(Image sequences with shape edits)
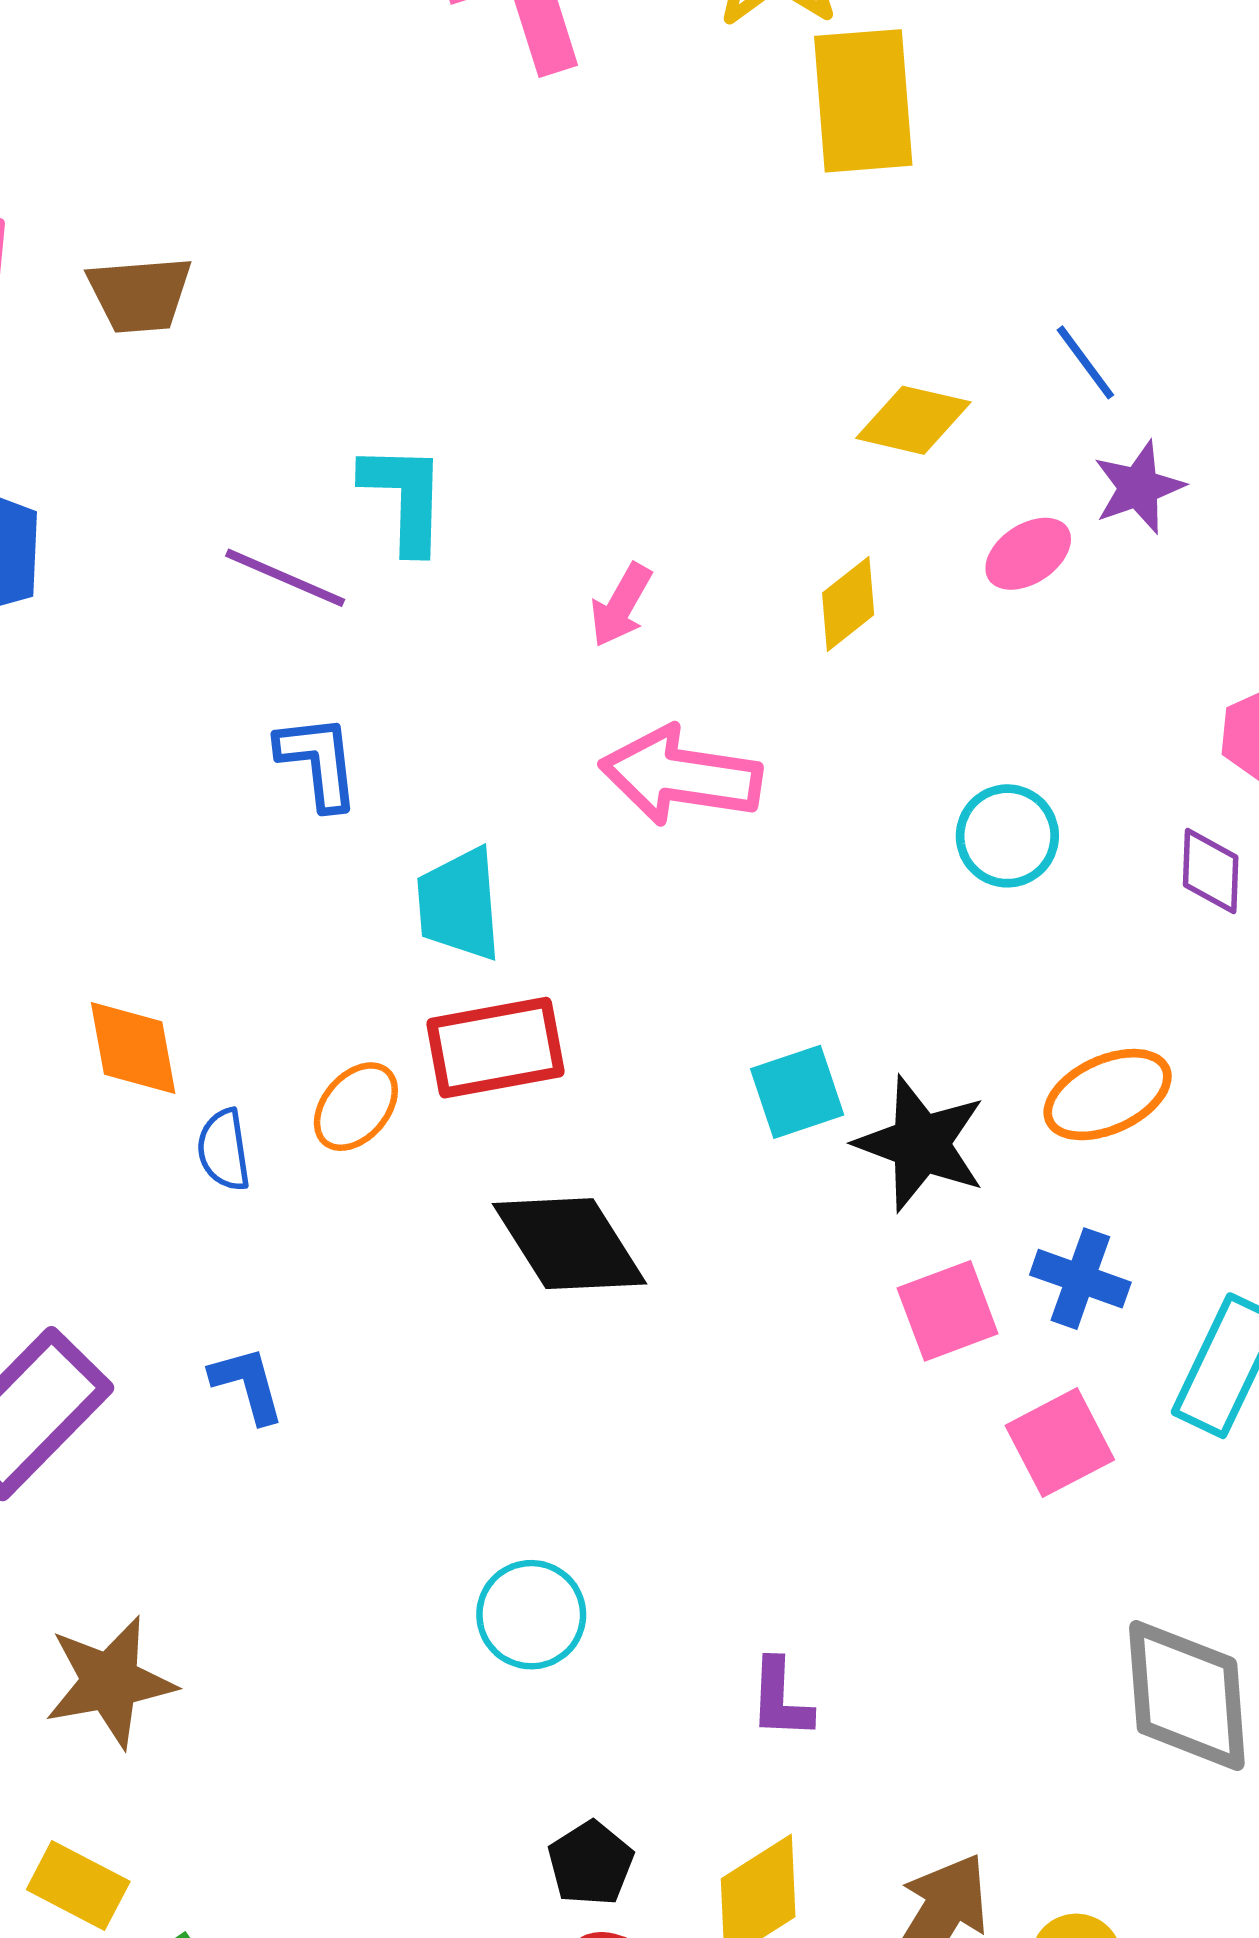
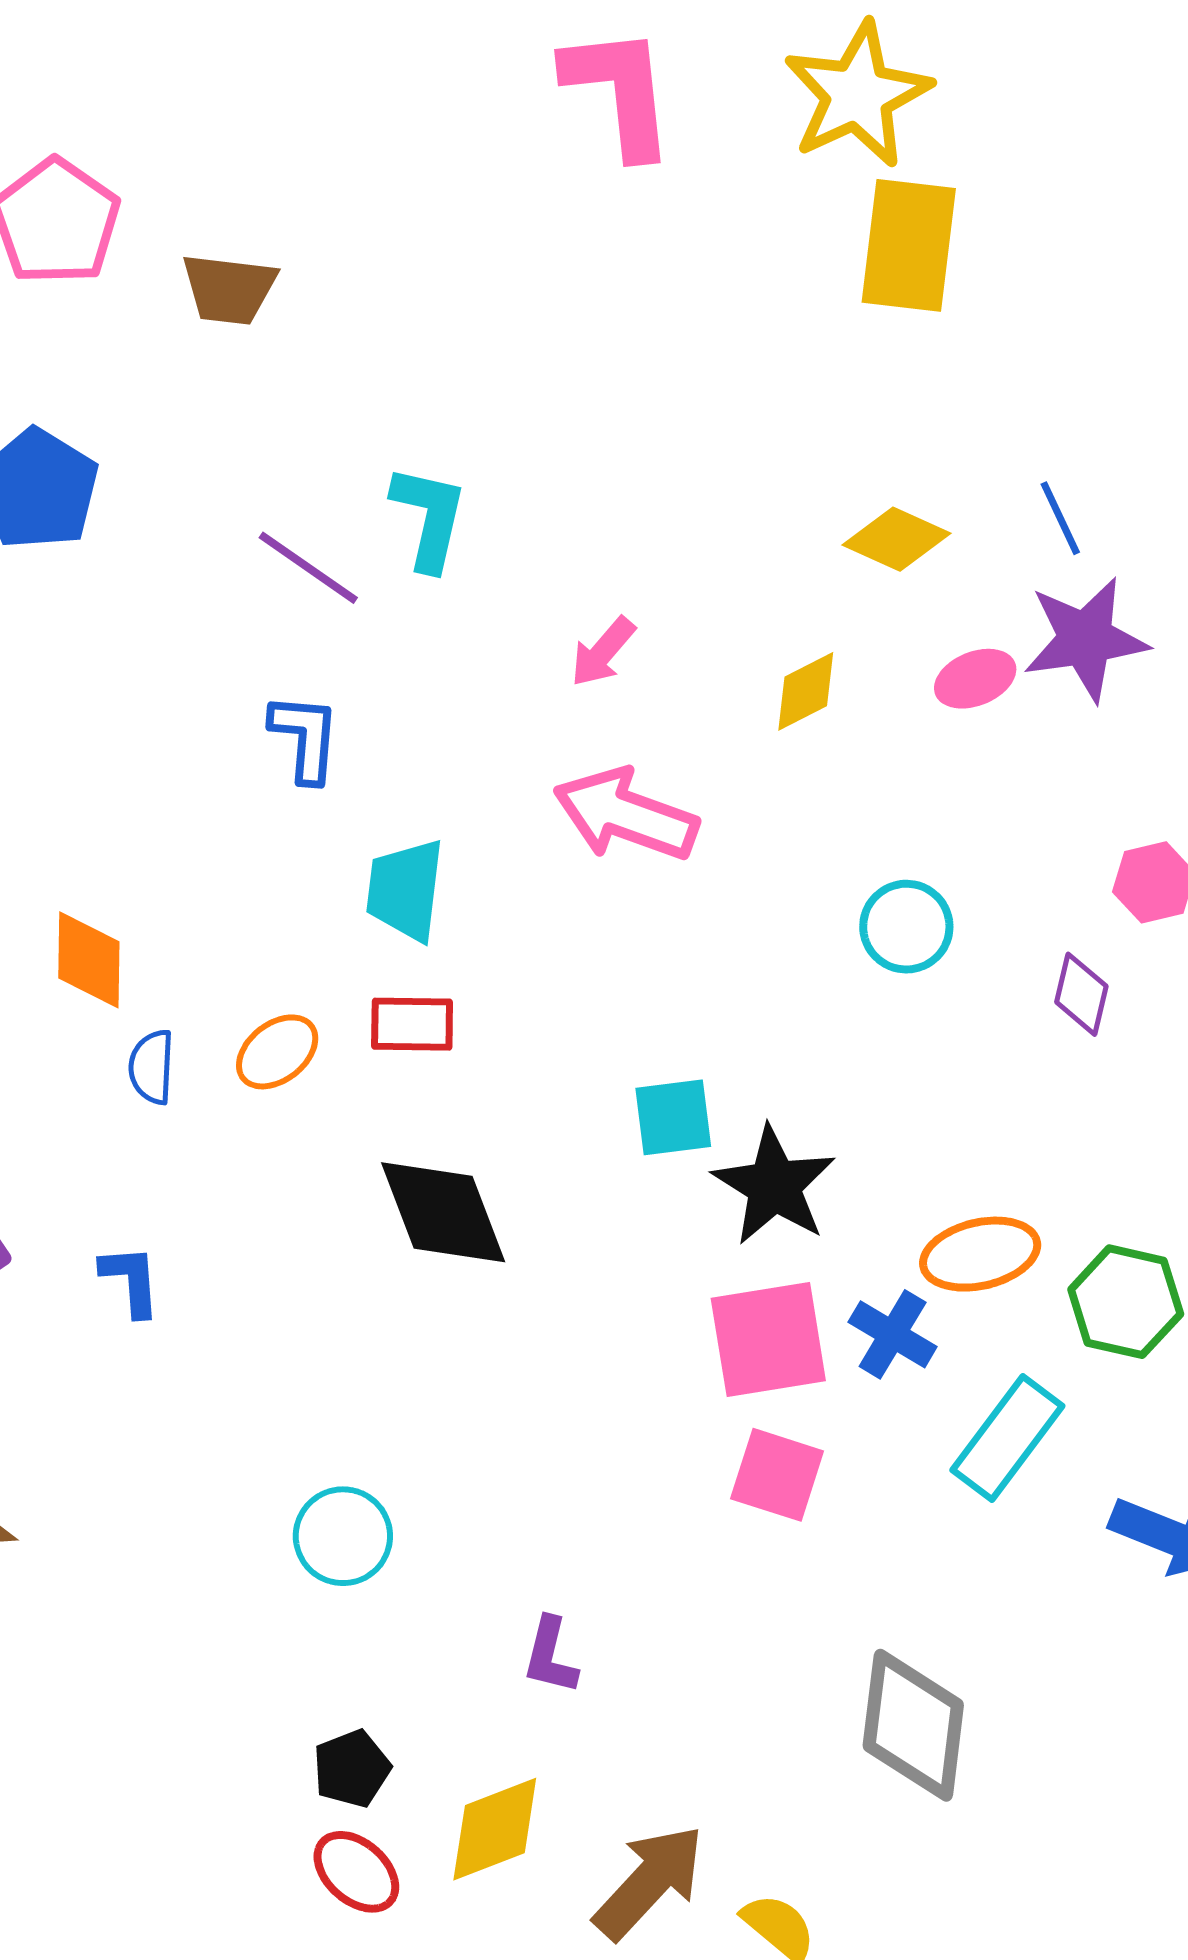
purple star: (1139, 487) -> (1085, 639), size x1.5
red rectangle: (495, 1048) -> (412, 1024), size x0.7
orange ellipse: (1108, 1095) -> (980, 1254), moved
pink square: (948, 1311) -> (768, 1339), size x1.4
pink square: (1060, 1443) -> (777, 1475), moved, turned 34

● TRY IT
Leave the pictures out and copy the rest of the data exactly.

● EXPECTED ANSWER
purple star: (1139, 487) -> (1085, 639), size x1.5
red rectangle: (495, 1048) -> (412, 1024), size x0.7
orange ellipse: (1108, 1095) -> (980, 1254), moved
pink square: (948, 1311) -> (768, 1339), size x1.4
pink square: (1060, 1443) -> (777, 1475), moved, turned 34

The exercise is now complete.